**Problem requirements:** Using the data beneath, show every line that includes the word "button".

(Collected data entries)
..............................

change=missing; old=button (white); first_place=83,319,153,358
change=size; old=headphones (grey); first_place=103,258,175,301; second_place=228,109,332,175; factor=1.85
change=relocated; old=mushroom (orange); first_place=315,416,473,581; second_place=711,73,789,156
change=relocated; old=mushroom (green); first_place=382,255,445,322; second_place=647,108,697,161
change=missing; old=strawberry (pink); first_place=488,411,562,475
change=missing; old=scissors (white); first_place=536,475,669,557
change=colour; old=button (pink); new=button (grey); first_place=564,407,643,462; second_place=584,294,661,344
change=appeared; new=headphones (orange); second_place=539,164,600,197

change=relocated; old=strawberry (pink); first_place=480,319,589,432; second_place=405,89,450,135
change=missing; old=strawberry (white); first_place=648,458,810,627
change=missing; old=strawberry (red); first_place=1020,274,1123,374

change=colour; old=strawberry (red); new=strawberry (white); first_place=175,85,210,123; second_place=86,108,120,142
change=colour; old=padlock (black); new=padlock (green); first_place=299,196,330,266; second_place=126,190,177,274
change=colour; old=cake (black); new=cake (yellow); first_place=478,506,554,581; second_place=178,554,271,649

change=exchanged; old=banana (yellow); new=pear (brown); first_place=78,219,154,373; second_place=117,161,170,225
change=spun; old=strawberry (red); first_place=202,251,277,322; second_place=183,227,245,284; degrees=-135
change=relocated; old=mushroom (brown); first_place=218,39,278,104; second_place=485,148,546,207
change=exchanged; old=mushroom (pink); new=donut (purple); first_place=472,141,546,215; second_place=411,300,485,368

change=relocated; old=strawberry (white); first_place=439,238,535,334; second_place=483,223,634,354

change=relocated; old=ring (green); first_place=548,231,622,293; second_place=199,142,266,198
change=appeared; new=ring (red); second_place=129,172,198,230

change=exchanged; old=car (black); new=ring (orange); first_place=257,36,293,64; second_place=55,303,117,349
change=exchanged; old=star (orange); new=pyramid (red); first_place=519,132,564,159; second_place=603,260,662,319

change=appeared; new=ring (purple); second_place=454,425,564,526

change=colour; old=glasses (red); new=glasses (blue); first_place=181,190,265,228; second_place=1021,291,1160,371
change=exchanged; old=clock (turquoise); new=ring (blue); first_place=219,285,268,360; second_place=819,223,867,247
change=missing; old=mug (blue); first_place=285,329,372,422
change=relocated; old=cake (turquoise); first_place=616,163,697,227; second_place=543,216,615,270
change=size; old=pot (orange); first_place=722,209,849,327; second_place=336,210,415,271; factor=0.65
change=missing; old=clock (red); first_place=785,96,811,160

..............................

**Output for this exercise:**
change=missing; old=button (white); first_place=83,319,153,358
change=colour; old=button (pink); new=button (grey); first_place=564,407,643,462; second_place=584,294,661,344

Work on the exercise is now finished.